#### [TASK DIRECTIONS]
In the data below, give the number of lines that contain the word "tile". Nothing else is needed.

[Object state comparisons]

++++++++++

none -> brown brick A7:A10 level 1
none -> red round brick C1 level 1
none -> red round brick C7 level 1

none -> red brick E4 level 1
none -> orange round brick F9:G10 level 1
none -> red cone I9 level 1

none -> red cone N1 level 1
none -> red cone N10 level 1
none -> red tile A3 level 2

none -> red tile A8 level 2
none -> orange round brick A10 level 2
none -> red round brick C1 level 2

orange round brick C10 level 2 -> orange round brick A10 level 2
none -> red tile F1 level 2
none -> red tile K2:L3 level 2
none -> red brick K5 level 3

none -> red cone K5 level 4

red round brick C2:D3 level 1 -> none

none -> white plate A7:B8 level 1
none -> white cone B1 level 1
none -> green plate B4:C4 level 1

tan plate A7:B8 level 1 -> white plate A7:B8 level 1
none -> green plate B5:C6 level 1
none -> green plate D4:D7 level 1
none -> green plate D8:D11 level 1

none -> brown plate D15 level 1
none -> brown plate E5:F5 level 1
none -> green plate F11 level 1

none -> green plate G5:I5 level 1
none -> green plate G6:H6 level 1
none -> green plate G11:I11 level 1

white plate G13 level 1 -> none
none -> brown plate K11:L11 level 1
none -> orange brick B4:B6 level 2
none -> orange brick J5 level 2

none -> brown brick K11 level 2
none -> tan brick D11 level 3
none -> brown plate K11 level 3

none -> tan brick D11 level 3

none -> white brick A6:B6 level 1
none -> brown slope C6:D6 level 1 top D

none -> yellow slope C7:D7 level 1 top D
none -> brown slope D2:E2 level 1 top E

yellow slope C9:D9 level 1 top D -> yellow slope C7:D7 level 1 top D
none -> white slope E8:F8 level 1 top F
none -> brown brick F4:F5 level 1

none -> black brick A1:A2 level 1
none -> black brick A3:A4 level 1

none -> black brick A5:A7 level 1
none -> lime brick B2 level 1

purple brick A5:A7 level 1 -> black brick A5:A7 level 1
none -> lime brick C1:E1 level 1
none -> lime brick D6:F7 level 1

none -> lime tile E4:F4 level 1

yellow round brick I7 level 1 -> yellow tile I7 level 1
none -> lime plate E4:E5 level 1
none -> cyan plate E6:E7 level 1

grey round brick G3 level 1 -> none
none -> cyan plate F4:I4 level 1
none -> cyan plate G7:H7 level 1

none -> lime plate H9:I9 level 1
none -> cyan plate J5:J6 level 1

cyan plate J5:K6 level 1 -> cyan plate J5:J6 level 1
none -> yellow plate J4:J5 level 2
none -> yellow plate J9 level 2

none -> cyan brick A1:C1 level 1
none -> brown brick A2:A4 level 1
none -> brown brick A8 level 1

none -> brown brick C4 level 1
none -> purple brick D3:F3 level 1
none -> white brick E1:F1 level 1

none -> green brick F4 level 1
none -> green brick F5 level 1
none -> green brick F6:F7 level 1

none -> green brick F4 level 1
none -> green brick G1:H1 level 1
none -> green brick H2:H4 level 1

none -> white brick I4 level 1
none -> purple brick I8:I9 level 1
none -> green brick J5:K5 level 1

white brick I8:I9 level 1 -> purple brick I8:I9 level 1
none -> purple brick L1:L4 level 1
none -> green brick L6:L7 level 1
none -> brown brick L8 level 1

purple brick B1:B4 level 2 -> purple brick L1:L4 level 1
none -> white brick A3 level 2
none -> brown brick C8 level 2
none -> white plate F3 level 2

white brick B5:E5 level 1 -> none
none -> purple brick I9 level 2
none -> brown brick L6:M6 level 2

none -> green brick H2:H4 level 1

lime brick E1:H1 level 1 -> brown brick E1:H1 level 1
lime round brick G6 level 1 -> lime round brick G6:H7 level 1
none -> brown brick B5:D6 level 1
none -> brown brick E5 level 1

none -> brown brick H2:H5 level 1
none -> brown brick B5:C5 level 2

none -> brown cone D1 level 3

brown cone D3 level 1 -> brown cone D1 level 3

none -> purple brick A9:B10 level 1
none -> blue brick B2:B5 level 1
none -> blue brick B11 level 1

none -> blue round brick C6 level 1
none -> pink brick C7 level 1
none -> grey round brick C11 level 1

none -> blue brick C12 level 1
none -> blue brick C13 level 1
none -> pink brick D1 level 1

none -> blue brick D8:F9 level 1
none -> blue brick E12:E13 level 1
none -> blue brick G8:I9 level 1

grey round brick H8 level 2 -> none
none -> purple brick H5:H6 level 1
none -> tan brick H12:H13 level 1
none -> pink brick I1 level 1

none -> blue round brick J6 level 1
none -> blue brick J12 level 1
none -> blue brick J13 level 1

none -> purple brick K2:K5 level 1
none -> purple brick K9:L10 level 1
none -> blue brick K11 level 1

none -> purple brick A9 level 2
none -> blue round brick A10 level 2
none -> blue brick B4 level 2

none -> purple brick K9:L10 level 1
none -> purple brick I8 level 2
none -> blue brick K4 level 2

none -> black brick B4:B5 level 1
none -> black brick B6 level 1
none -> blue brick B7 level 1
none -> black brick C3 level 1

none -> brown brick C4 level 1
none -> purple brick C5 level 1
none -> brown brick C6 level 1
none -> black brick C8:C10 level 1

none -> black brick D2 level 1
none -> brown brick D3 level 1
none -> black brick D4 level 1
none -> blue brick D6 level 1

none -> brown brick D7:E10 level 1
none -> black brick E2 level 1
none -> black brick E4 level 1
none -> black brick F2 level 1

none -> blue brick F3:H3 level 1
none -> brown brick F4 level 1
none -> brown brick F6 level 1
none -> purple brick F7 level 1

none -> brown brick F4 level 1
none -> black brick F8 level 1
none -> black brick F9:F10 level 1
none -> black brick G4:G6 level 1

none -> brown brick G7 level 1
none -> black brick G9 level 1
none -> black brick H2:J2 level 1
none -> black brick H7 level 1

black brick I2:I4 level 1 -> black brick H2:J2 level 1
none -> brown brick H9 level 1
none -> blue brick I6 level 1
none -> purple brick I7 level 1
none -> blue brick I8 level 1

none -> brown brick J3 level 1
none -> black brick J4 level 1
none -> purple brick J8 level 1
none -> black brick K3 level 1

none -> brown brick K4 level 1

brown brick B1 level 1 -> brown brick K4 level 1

++++++++++

#### [EXERCISE OUTPUT]
6